┏━━

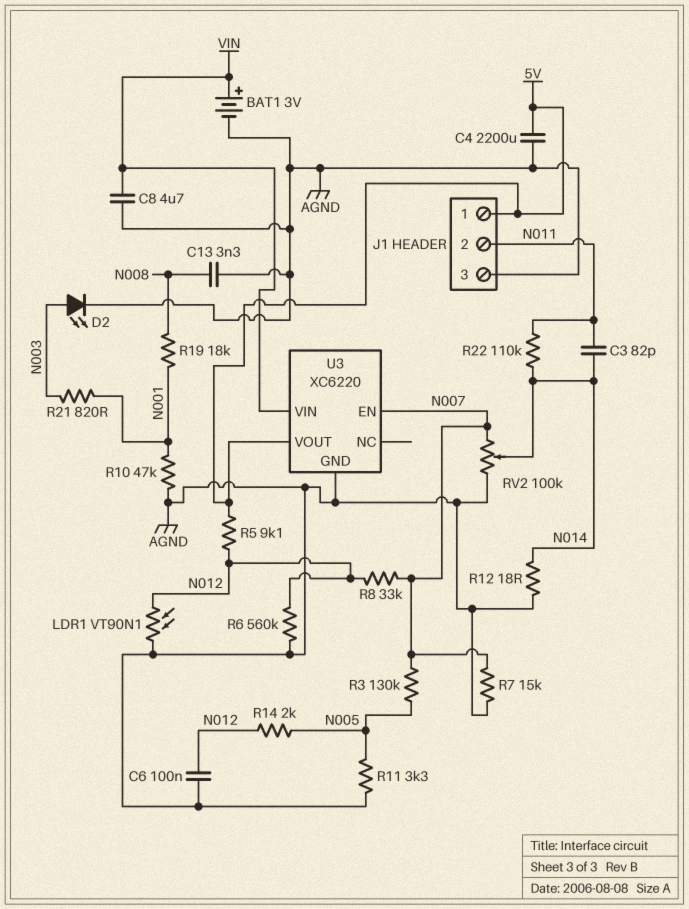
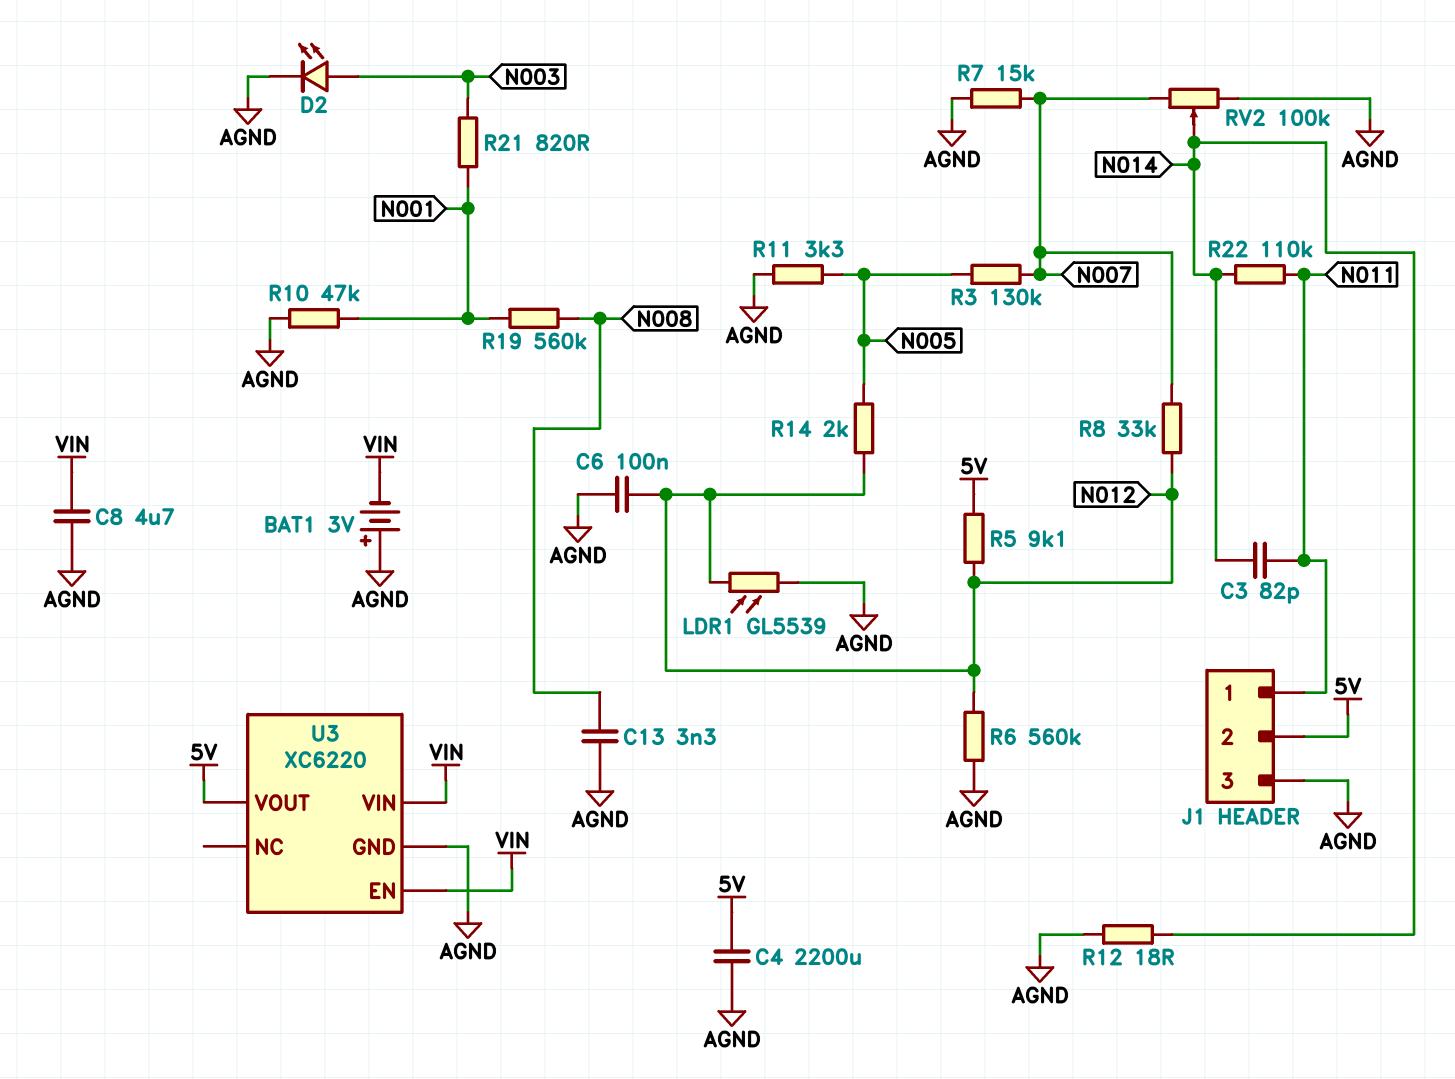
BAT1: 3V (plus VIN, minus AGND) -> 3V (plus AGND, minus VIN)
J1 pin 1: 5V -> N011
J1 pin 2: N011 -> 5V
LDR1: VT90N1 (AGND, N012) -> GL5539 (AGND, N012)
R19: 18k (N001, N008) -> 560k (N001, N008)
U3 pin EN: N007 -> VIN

┗━━

_What to work on:_
Print every line of the listing exactly, please, and leave the images out.

_Output:_
BAT1: 3V (plus VIN, minus AGND) -> 3V (plus AGND, minus VIN)
J1 pin 1: 5V -> N011
J1 pin 2: N011 -> 5V
LDR1: VT90N1 (AGND, N012) -> GL5539 (AGND, N012)
R19: 18k (N001, N008) -> 560k (N001, N008)
U3 pin EN: N007 -> VIN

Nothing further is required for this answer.